§ **Assignment**: Leave out any picture and return the remaining listing below exactly as given.

§ **Records for this exercise**:
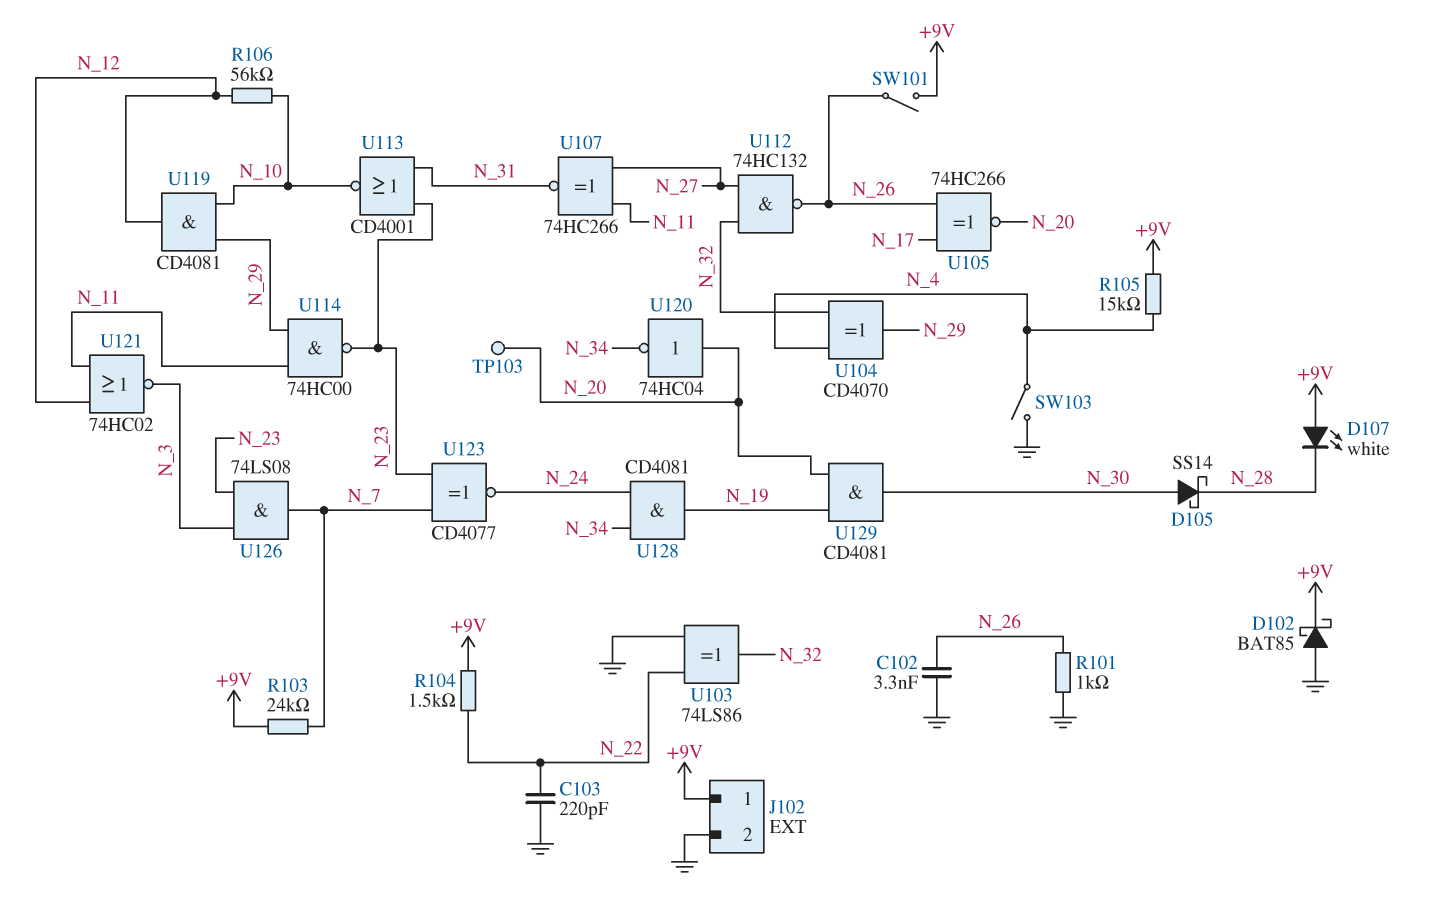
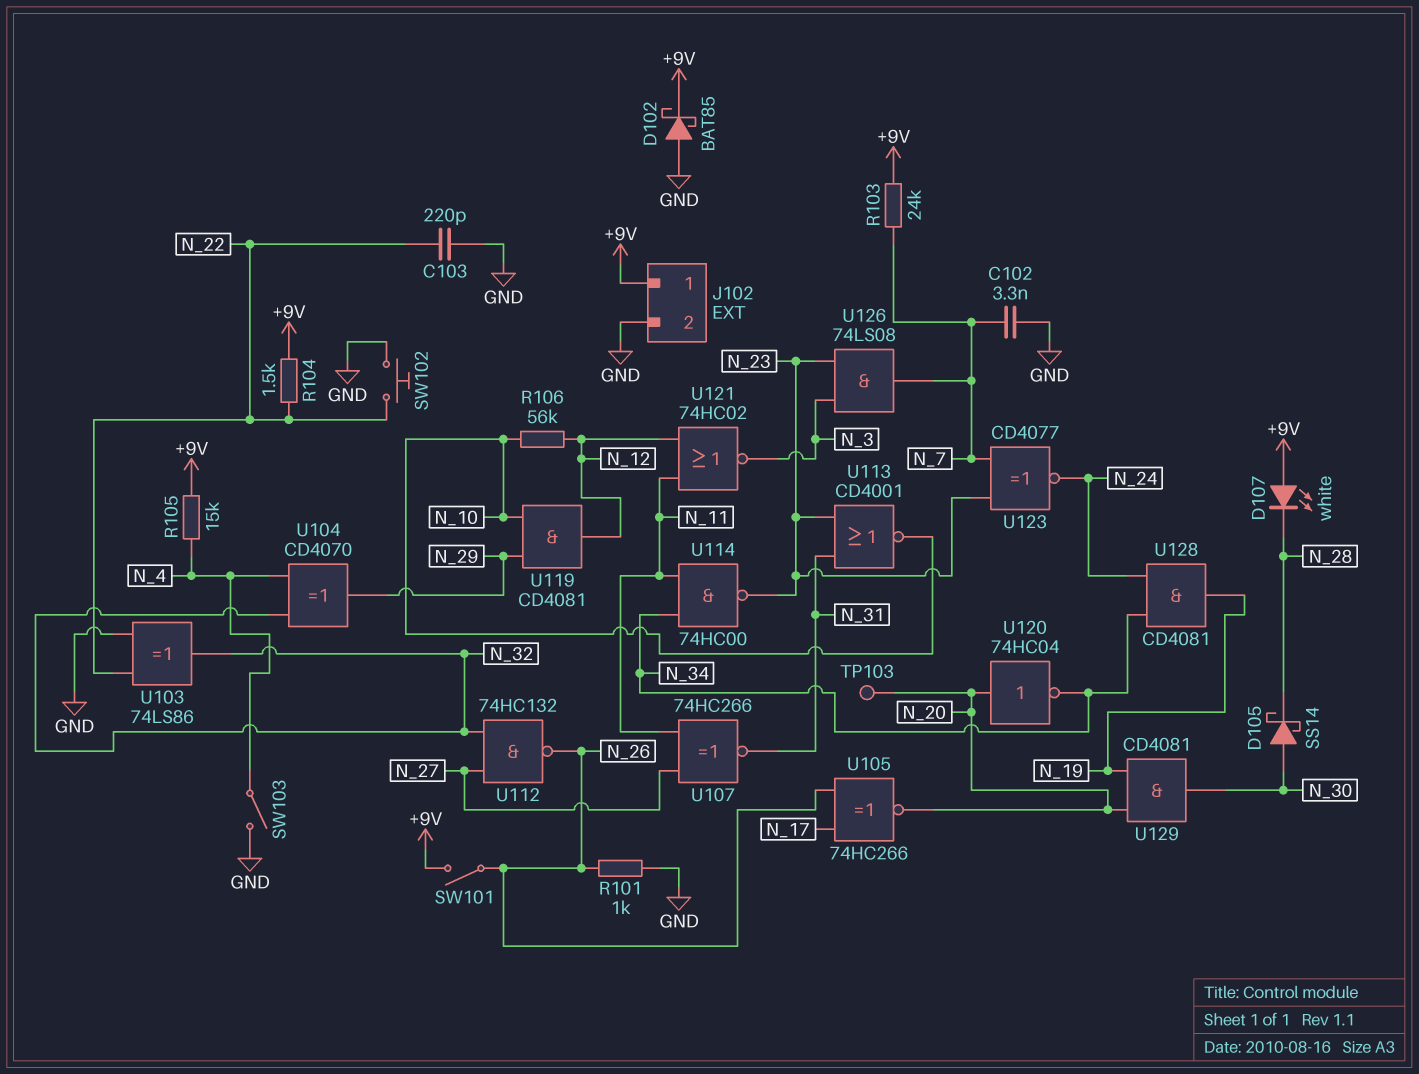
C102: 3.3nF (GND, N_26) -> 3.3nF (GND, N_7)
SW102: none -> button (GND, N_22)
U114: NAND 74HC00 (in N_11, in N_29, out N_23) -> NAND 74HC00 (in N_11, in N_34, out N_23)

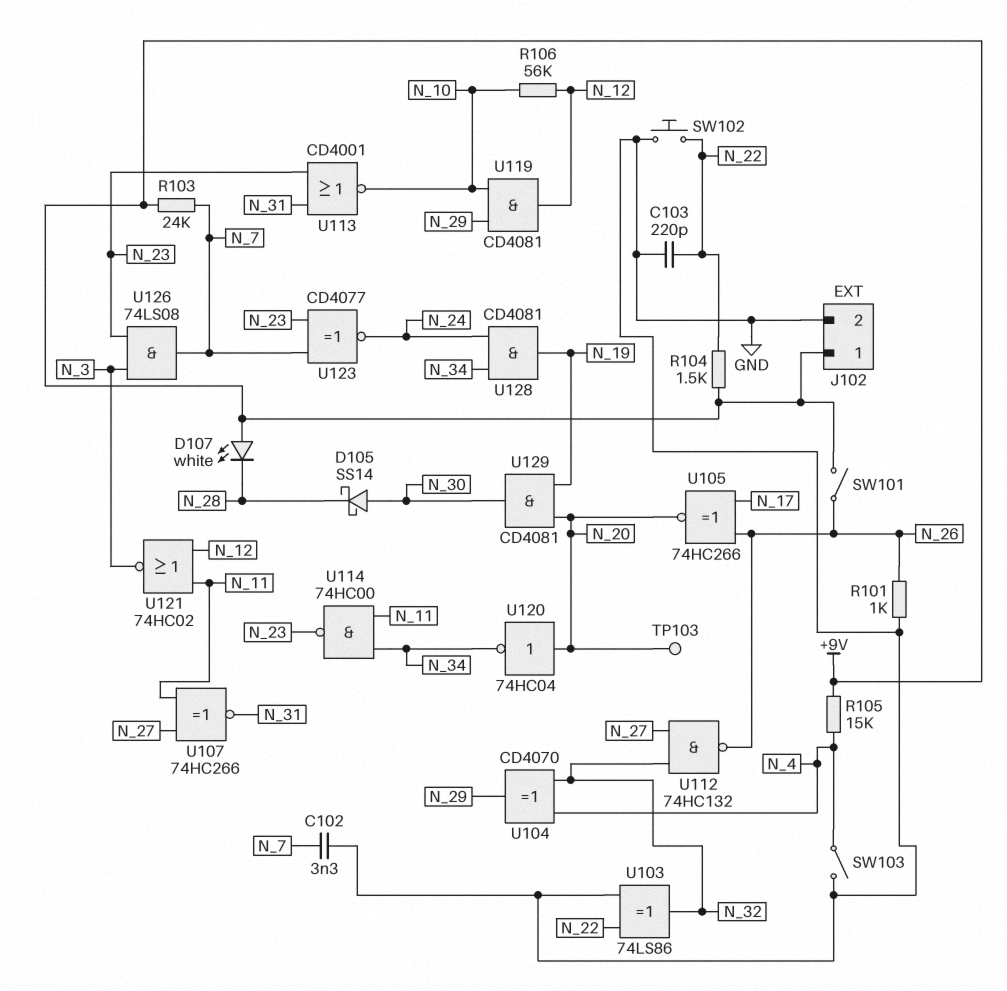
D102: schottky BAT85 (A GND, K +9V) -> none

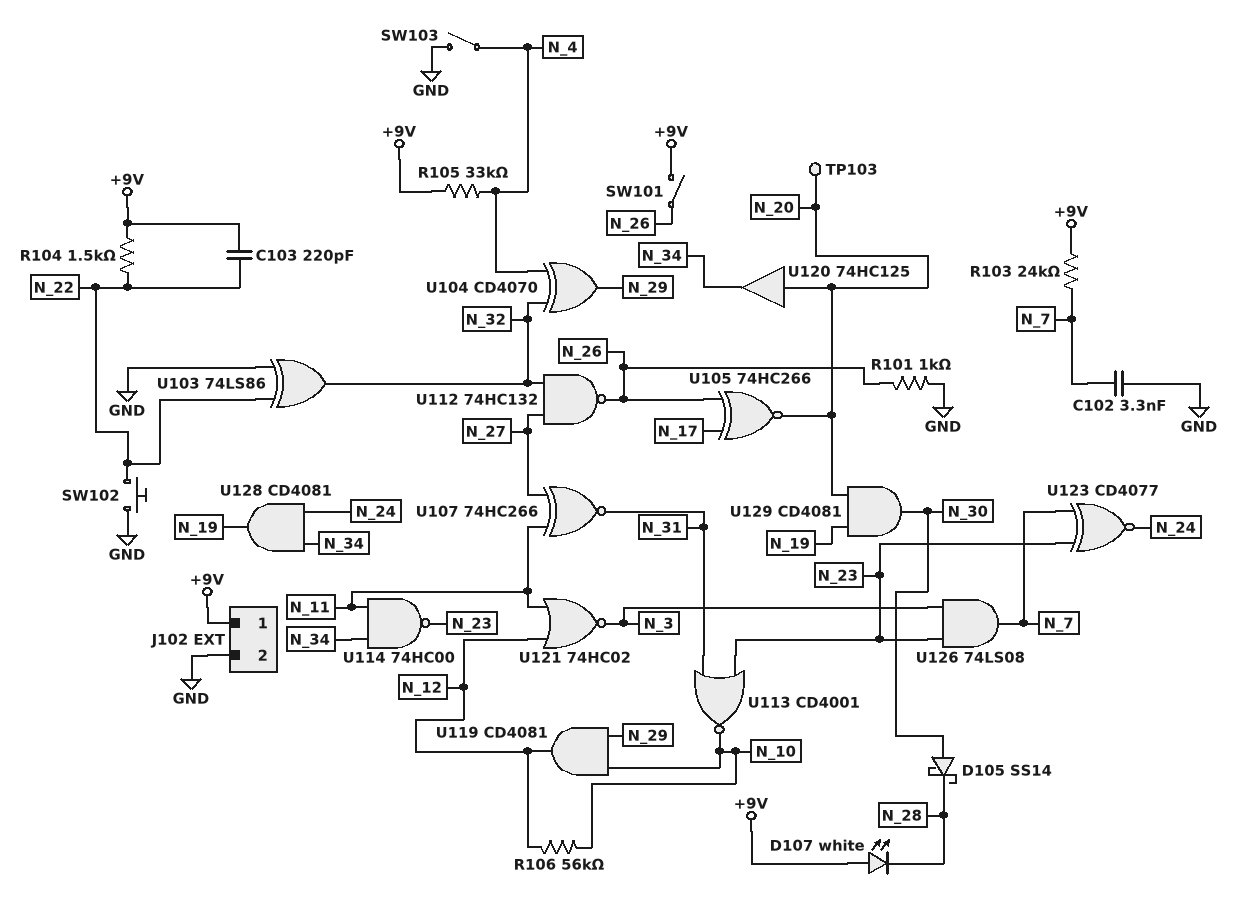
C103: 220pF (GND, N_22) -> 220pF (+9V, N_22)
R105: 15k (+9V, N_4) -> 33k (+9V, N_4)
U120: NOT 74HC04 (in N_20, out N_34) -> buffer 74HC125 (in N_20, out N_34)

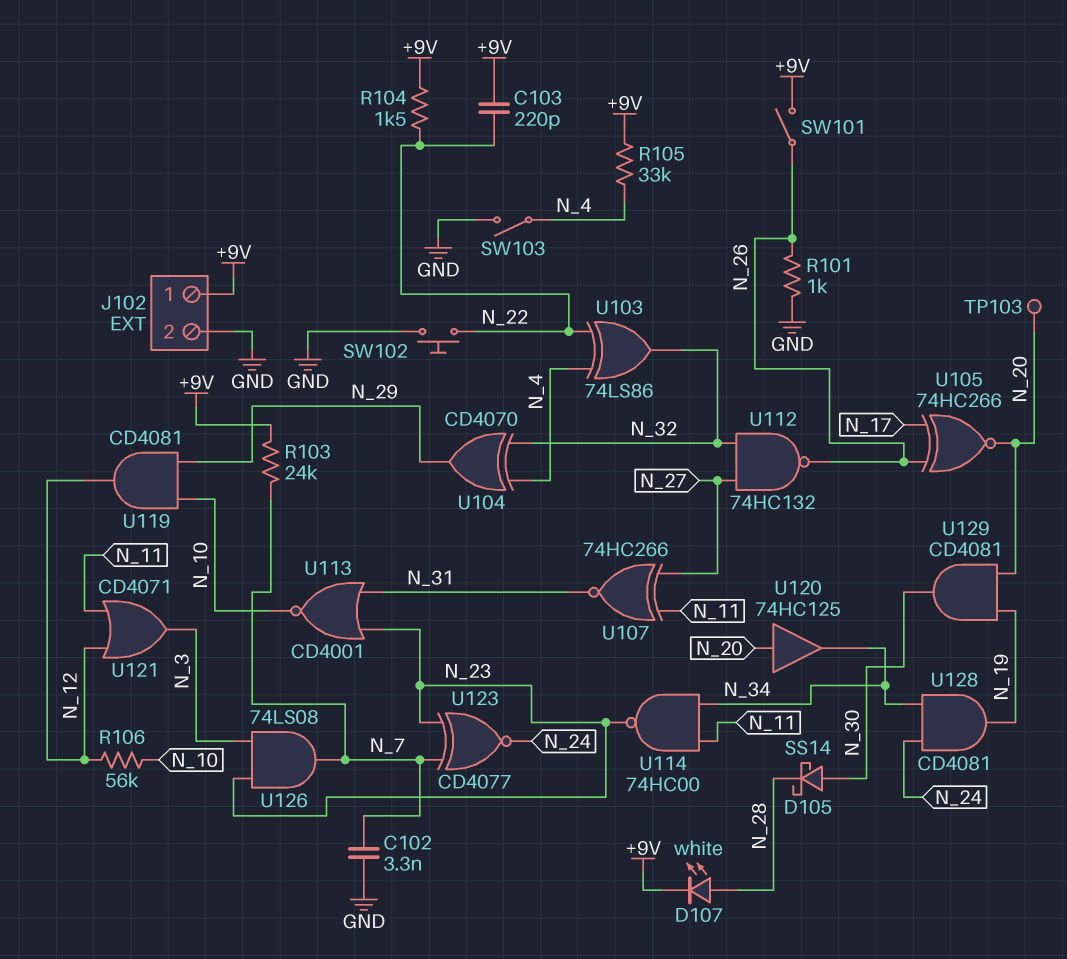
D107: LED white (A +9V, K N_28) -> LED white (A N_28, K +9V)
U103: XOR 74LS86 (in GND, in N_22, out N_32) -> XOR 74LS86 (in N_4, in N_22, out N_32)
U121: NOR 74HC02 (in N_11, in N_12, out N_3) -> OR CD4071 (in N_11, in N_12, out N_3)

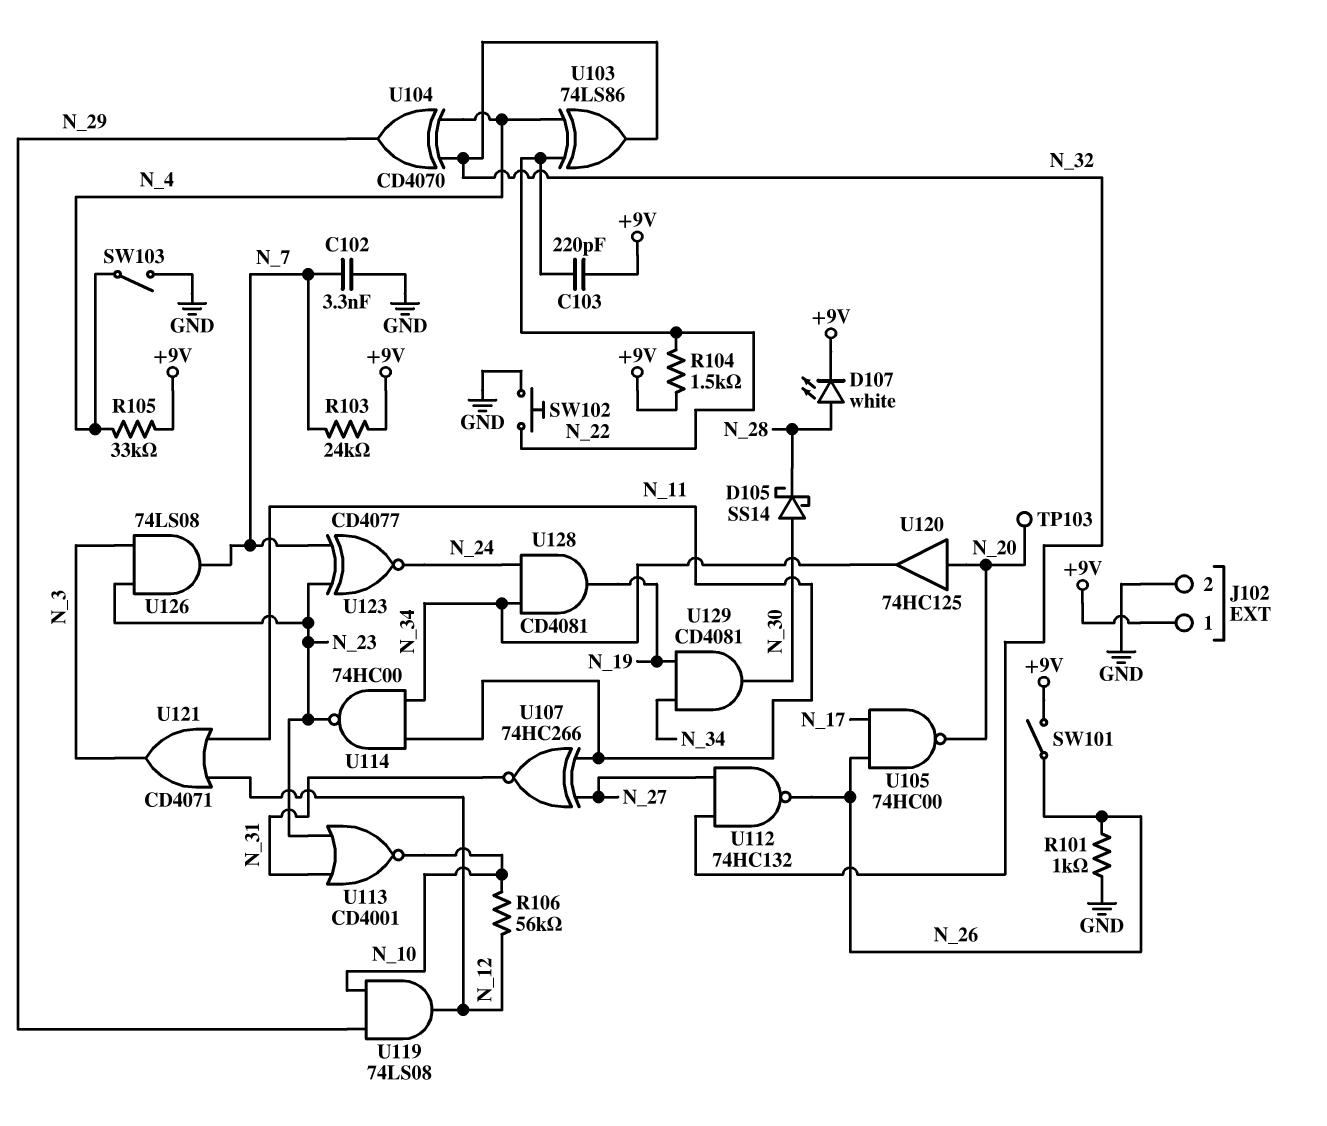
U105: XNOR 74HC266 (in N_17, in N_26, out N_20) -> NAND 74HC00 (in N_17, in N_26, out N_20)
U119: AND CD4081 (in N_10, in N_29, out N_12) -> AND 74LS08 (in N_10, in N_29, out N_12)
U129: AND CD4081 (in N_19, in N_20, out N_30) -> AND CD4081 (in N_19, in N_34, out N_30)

§ **Solution for this problem**:
C102: 3.3nF (GND, N_26) -> 3.3nF (GND, N_7)
SW102: none -> button (GND, N_22)
U114: NAND 74HC00 (in N_11, in N_29, out N_23) -> NAND 74HC00 (in N_11, in N_34, out N_23)

D102: schottky BAT85 (A GND, K +9V) -> none

C103: 220pF (GND, N_22) -> 220pF (+9V, N_22)
R105: 15k (+9V, N_4) -> 33k (+9V, N_4)
U120: NOT 74HC04 (in N_20, out N_34) -> buffer 74HC125 (in N_20, out N_34)

D107: LED white (A +9V, K N_28) -> LED white (A N_28, K +9V)
U103: XOR 74LS86 (in GND, in N_22, out N_32) -> XOR 74LS86 (in N_4, in N_22, out N_32)
U121: NOR 74HC02 (in N_11, in N_12, out N_3) -> OR CD4071 (in N_11, in N_12, out N_3)

U105: XNOR 74HC266 (in N_17, in N_26, out N_20) -> NAND 74HC00 (in N_17, in N_26, out N_20)
U119: AND CD4081 (in N_10, in N_29, out N_12) -> AND 74LS08 (in N_10, in N_29, out N_12)
U129: AND CD4081 (in N_19, in N_20, out N_30) -> AND CD4081 (in N_19, in N_34, out N_30)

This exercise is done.